HOW TO COMPLETE THIS TASK. Go through the data below and gather each line containing "BARO".

(Recorded data)
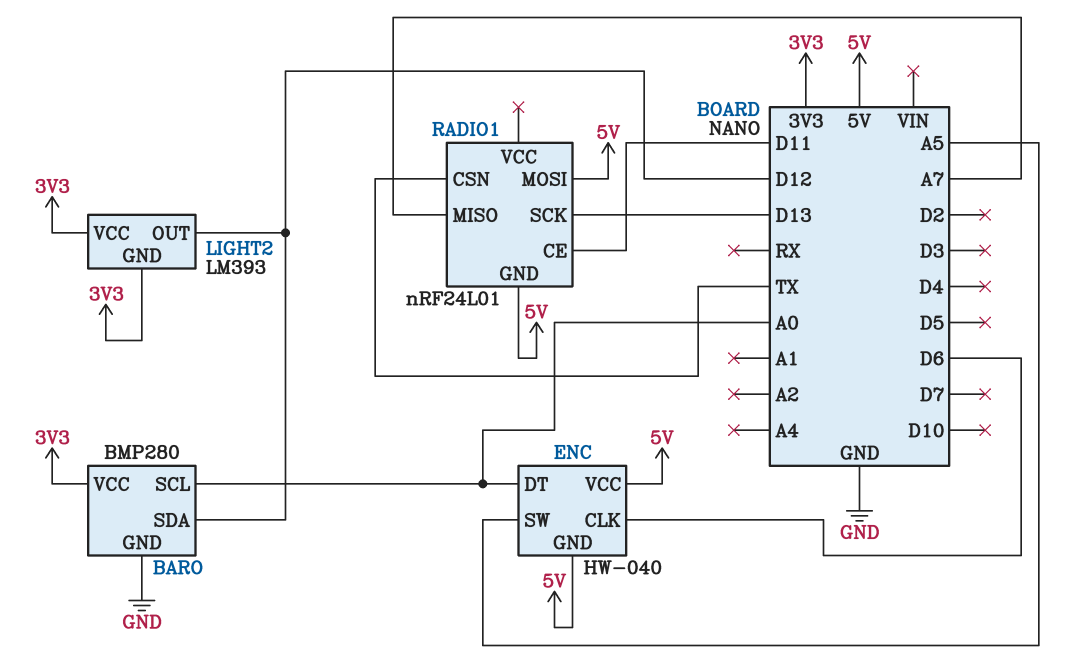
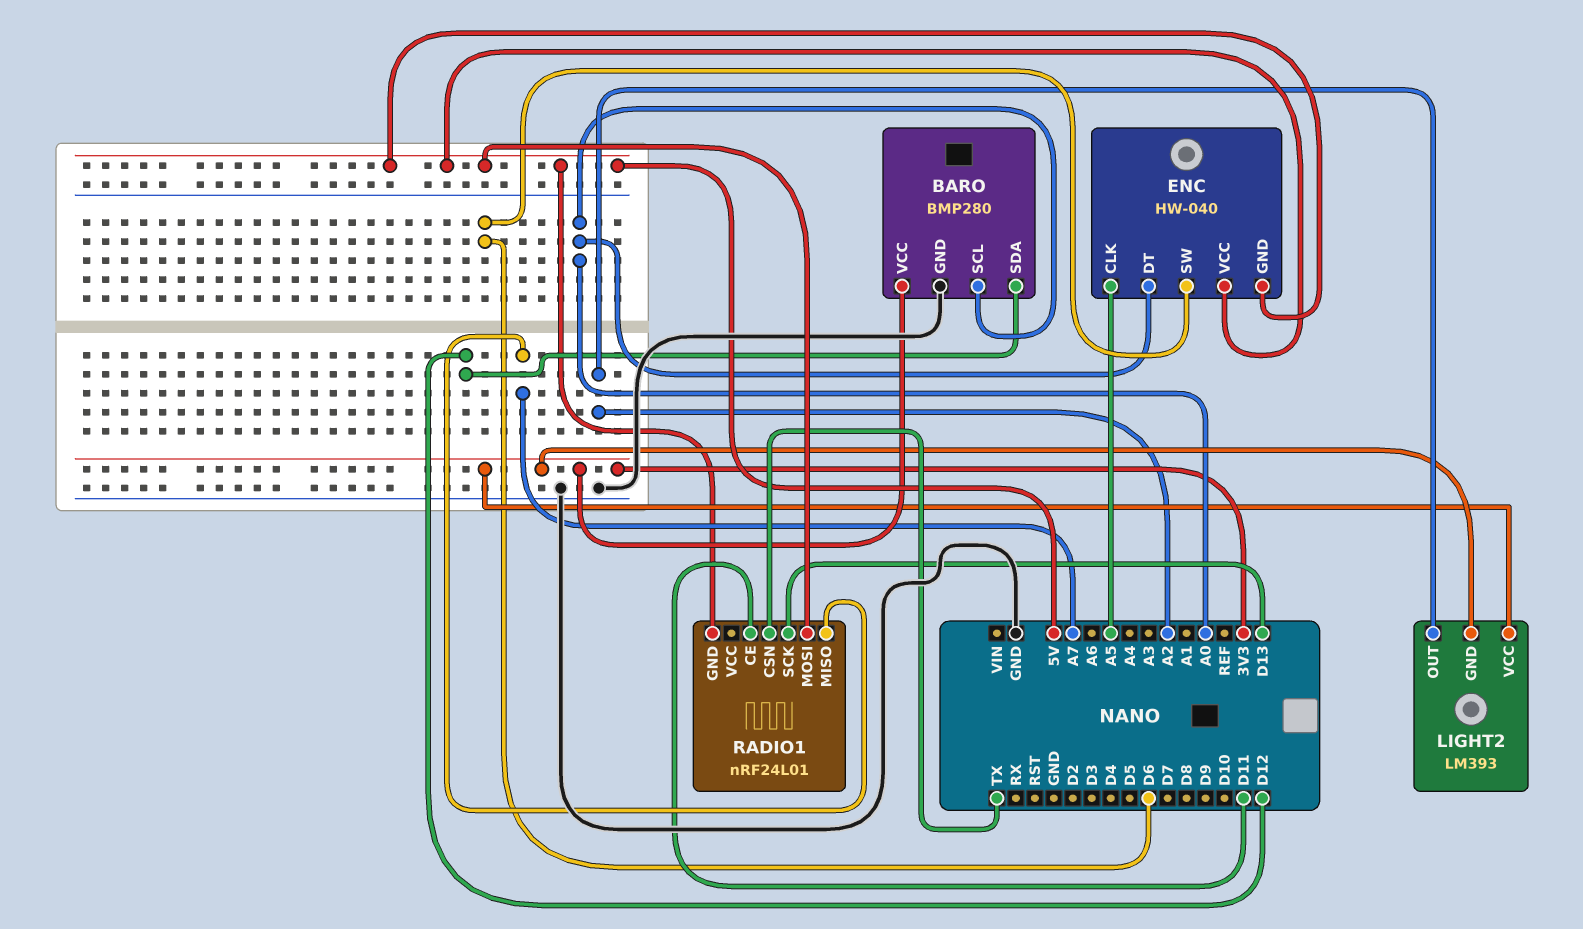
ENC pin CLK: D6 -> A5
ENC pin SW: A5 -> D6
LIGHT2 pin OUT: D12 -> A2

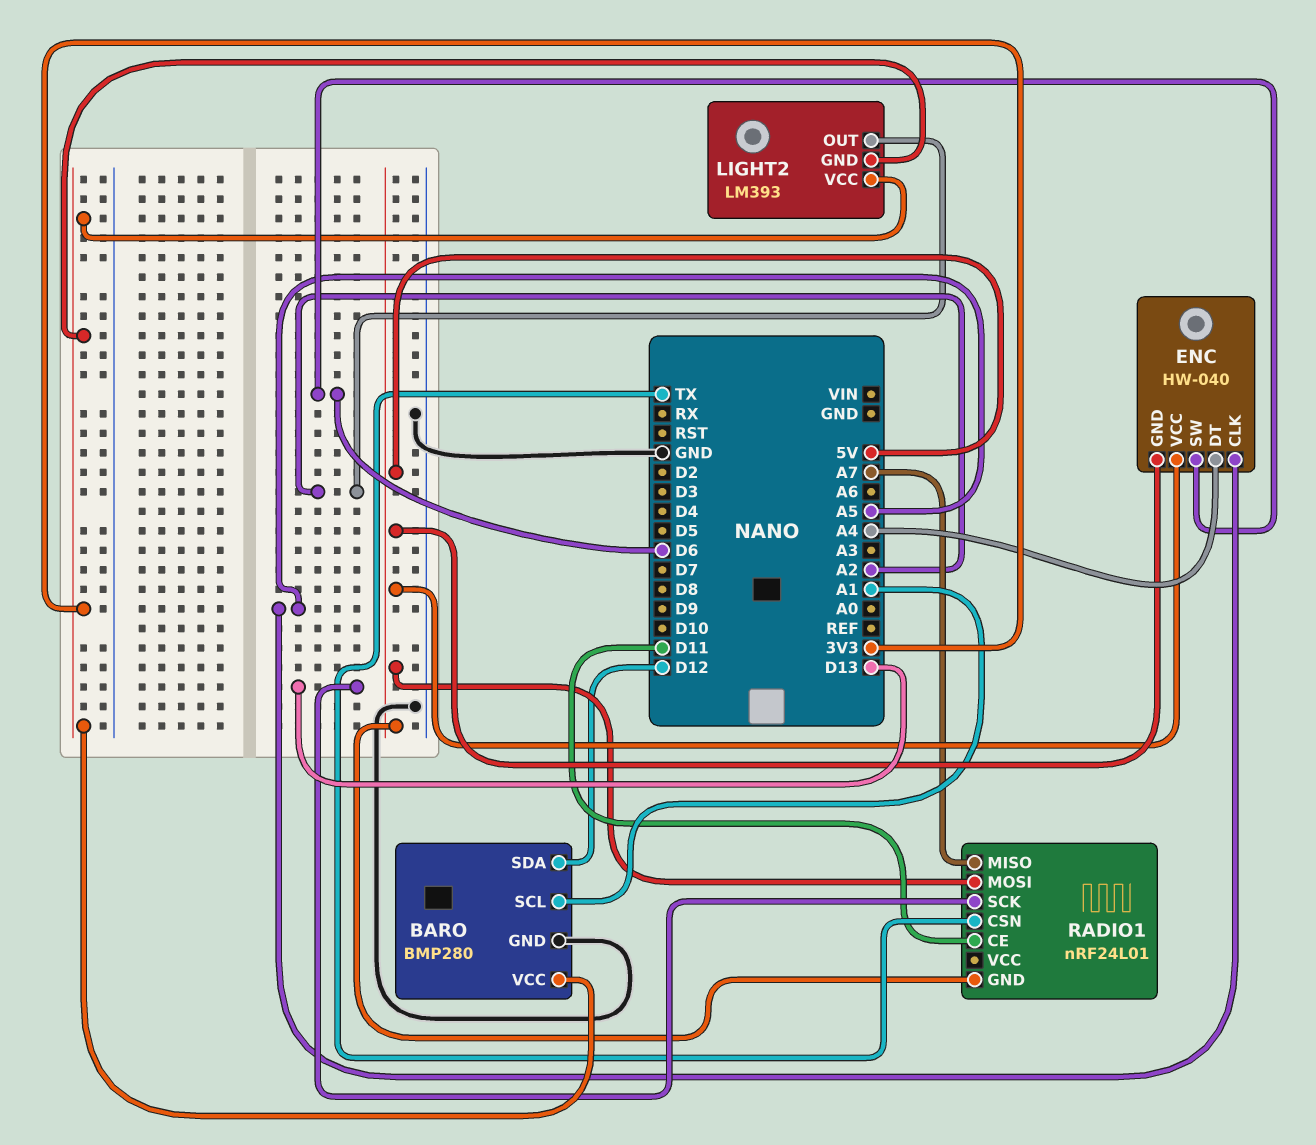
BARO pin SCL: A0 -> A1
ENC pin DT: A0 -> A4

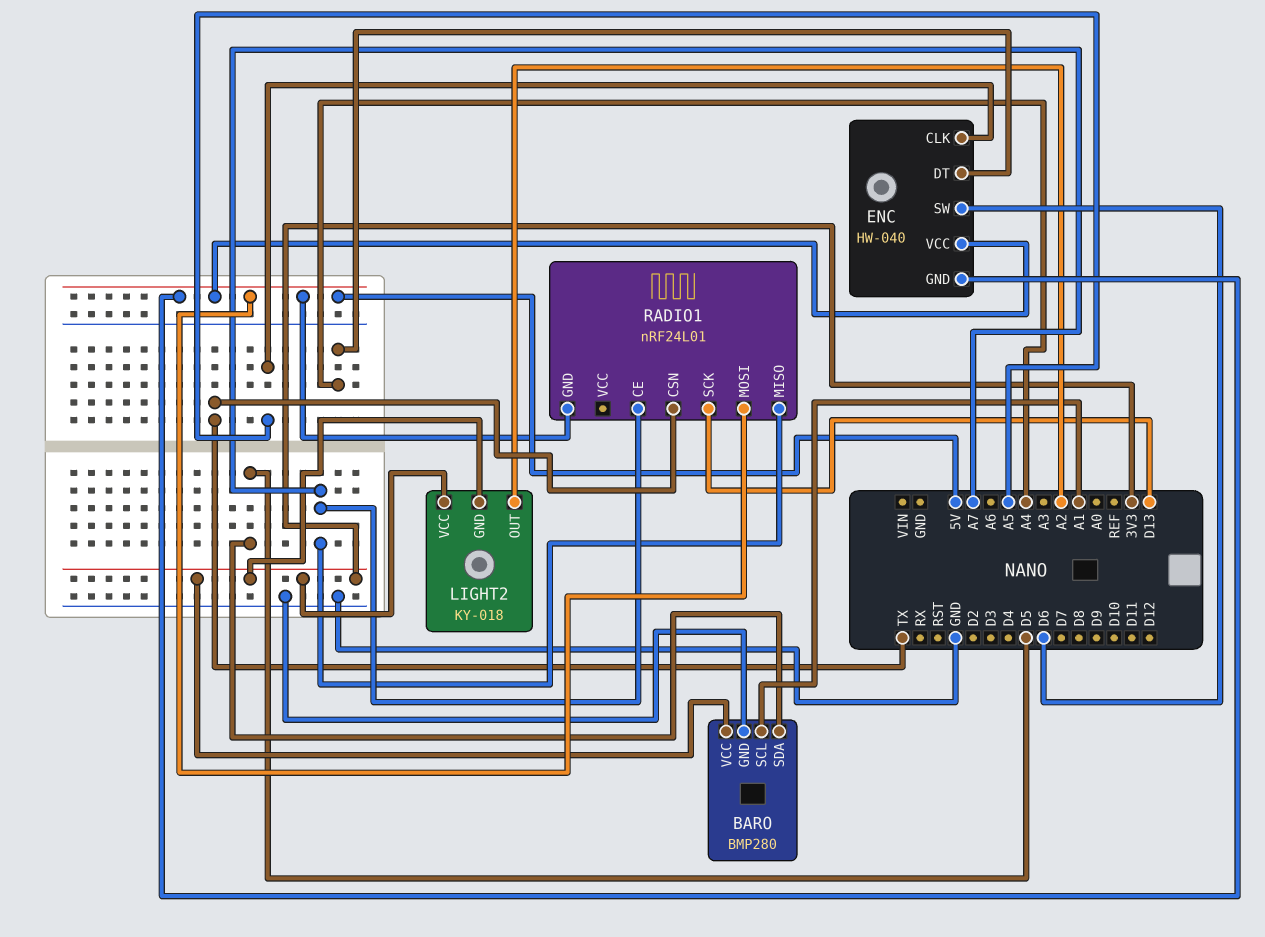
BARO pin SDA: D12 -> D5
LIGHT2: LM393 -> KY-018
RADIO1 pin CE: D11 -> A7

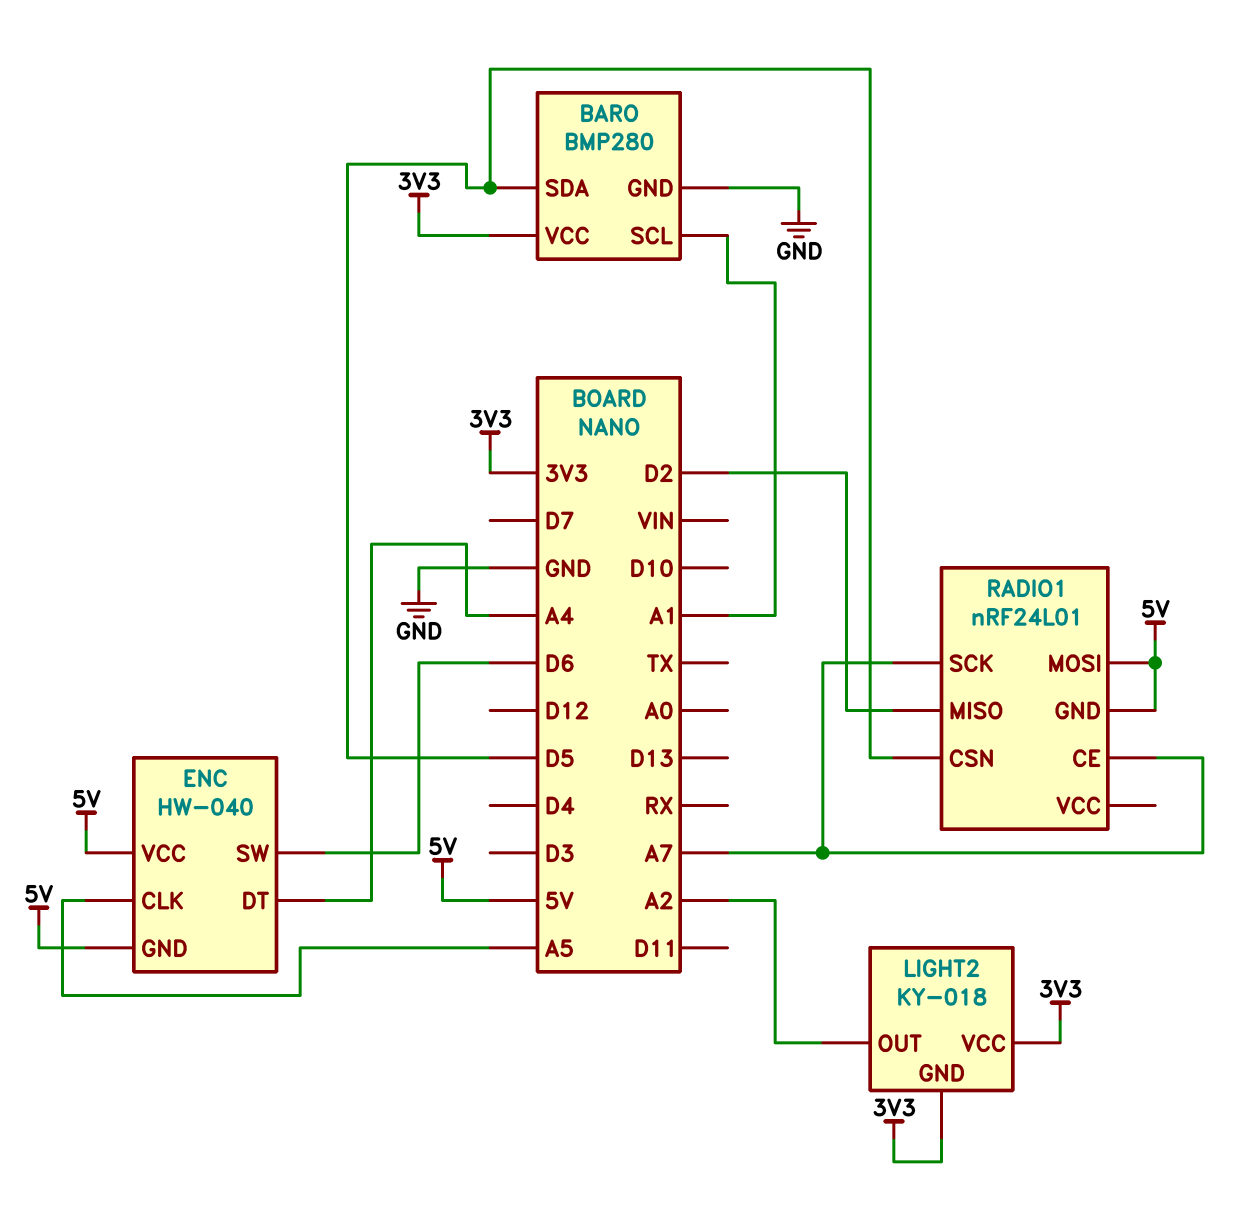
RADIO1 pin CSN: TX -> D5
RADIO1 pin MISO: A7 -> D2
RADIO1 pin SCK: D13 -> A7

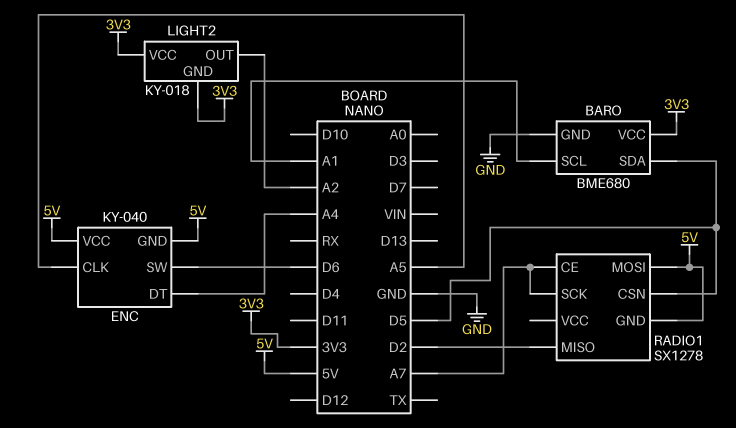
BARO: BMP280 -> BME680
ENC: HW-040 -> KY-040
RADIO1: nRF24L01 -> SX1278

COMPLETED EXERCISE.
BARO pin SCL: A0 -> A1
BARO pin SDA: D12 -> D5
BARO: BMP280 -> BME680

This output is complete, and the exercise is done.